• [PROMPT] Please return every line from the entries that has the string "zener" in it.

━━━━━━━━━━━━━━━━━━━━━━━━━━━━━━

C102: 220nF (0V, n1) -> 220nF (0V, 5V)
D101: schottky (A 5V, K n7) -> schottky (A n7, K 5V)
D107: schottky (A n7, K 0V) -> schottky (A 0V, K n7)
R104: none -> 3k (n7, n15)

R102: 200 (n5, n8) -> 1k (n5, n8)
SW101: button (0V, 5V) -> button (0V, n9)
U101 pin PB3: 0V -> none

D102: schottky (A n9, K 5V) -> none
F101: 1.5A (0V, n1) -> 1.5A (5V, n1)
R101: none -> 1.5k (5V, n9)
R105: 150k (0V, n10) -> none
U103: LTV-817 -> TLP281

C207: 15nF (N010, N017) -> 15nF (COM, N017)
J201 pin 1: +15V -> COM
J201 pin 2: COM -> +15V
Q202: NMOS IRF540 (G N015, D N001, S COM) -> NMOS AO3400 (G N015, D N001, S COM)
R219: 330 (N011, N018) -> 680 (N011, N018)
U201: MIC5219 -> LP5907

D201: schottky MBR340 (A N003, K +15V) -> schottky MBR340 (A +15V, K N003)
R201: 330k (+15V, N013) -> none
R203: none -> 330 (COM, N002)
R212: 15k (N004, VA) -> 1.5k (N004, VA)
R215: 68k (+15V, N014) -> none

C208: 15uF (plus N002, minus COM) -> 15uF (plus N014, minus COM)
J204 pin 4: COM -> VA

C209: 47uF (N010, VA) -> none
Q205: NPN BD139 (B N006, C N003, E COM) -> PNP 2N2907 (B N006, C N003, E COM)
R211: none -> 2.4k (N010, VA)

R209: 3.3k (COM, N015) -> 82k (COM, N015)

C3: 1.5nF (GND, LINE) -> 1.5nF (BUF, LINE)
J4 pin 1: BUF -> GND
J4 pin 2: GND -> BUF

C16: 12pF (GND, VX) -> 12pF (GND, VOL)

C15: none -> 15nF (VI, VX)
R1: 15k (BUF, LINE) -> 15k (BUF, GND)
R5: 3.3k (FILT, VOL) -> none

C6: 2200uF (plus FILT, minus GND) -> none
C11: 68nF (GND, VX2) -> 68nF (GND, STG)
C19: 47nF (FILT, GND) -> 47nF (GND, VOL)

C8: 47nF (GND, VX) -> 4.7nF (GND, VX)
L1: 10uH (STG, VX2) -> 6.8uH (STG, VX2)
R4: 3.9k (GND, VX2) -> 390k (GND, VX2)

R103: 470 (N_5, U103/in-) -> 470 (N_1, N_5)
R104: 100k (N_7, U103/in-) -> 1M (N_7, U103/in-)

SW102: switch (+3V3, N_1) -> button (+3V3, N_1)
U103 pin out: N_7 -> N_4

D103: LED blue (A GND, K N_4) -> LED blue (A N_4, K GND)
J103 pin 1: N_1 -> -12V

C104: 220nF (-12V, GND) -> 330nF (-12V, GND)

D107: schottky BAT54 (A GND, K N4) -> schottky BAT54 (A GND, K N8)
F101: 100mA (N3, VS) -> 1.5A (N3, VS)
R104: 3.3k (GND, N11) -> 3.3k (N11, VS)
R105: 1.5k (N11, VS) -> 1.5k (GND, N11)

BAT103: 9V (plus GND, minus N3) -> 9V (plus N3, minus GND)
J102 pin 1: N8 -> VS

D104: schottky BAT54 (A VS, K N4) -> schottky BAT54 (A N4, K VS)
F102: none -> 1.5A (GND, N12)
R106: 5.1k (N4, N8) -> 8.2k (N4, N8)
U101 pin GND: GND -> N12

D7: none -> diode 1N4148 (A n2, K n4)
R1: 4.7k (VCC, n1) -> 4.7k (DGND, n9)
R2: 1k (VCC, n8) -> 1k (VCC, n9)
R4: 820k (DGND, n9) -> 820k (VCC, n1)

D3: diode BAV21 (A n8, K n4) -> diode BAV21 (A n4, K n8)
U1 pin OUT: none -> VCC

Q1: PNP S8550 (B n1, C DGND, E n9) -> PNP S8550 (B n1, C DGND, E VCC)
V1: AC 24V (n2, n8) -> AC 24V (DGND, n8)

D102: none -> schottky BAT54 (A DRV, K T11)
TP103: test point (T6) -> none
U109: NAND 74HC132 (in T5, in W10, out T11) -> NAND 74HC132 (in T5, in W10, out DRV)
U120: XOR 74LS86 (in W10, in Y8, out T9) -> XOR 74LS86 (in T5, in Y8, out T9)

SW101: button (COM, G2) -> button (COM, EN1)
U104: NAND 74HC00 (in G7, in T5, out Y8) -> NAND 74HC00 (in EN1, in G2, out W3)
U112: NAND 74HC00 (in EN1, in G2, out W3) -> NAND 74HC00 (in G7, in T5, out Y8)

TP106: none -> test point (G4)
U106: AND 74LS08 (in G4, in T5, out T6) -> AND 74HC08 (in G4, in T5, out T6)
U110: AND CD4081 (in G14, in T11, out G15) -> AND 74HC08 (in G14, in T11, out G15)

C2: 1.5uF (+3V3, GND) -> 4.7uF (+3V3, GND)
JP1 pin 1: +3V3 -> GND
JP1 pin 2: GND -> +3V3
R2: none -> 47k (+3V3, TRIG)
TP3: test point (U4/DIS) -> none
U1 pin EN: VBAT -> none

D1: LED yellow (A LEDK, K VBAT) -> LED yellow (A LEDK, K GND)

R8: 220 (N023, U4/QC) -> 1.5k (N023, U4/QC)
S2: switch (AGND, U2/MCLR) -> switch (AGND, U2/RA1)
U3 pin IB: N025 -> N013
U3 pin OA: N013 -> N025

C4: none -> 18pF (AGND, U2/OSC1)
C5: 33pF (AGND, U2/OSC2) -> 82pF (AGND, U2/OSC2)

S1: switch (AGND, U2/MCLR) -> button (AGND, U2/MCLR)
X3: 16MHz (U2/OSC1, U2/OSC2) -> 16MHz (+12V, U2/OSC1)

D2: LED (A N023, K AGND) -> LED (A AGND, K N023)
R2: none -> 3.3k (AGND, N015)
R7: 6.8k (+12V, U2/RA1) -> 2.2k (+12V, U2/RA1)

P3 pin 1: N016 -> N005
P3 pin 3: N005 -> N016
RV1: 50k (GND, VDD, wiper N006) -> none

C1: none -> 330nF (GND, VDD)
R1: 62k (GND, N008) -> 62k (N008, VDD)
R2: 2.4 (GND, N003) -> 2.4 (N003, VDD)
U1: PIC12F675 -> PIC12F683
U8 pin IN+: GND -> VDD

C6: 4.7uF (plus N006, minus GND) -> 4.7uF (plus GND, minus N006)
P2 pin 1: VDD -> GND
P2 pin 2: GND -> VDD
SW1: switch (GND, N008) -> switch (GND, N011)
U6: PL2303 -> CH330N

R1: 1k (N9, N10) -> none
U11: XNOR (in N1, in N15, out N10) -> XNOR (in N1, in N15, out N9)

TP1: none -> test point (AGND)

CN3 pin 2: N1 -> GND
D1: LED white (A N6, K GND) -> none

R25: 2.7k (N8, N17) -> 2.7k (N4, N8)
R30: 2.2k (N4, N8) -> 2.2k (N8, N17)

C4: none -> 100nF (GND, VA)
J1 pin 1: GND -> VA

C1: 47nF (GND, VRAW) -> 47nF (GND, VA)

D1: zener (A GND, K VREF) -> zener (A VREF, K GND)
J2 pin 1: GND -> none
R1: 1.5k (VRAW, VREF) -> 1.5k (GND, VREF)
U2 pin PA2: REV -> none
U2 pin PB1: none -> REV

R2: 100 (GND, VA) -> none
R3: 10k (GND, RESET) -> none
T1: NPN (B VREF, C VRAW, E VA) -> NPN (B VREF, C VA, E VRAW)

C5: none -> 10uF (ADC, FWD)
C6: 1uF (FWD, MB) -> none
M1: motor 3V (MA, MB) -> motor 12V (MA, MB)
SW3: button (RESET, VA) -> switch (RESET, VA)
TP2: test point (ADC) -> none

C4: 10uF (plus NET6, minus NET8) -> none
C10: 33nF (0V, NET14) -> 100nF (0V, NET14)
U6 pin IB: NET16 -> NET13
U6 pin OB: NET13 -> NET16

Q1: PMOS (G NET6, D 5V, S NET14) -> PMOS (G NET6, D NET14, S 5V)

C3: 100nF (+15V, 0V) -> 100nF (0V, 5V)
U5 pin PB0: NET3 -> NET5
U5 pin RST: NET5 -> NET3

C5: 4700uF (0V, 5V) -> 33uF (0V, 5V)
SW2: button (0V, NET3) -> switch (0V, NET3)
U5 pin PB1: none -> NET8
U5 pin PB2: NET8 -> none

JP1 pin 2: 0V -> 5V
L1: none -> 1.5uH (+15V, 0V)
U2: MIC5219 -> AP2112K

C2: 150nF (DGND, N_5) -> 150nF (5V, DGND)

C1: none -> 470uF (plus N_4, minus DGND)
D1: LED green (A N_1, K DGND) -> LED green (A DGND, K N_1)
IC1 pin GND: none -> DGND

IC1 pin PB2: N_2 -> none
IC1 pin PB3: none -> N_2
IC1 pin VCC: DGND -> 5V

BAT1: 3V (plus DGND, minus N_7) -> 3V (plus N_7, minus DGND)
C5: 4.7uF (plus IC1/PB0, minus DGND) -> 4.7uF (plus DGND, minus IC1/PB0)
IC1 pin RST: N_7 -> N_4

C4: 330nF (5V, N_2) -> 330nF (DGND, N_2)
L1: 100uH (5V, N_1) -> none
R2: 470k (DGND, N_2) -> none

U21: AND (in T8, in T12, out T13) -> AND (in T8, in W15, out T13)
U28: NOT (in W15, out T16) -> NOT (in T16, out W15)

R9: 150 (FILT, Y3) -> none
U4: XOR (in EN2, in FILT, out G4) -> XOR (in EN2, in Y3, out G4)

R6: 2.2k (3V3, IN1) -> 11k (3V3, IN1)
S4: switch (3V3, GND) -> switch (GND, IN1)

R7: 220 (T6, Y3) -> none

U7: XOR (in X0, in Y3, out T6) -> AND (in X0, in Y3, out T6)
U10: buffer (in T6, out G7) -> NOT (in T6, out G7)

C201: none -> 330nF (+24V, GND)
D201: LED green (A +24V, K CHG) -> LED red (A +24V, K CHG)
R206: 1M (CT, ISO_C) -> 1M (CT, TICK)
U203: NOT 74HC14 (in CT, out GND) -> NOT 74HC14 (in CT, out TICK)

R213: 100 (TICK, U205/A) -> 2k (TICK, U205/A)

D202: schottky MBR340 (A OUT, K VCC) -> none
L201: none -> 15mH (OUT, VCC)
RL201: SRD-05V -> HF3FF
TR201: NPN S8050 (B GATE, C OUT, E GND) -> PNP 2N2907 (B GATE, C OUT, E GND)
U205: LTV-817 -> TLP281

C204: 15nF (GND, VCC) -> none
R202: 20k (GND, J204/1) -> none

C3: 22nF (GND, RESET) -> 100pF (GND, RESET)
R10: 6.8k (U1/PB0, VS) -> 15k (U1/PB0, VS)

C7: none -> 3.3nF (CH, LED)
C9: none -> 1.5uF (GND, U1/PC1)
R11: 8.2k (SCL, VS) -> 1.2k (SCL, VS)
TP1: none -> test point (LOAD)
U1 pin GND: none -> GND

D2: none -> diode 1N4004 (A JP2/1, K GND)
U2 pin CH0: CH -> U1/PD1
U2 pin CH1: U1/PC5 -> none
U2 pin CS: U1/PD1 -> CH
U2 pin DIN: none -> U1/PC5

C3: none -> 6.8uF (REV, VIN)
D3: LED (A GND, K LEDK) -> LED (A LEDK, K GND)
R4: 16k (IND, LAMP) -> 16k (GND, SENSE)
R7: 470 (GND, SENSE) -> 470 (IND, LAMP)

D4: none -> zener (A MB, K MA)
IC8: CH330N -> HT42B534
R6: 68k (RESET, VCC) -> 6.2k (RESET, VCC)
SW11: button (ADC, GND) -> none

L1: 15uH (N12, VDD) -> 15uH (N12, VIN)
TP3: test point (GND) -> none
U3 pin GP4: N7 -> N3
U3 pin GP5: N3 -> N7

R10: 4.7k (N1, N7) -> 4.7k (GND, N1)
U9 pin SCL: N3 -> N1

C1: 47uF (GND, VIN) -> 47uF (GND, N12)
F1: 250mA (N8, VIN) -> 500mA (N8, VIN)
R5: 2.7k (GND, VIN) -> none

━━━━━━━━━━━━━━━━━━━━━━━━━━━━━━

• [FINAL ANSWER]
D1: zener (A GND, K VREF) -> zener (A VREF, K GND)
D4: none -> zener (A MB, K MA)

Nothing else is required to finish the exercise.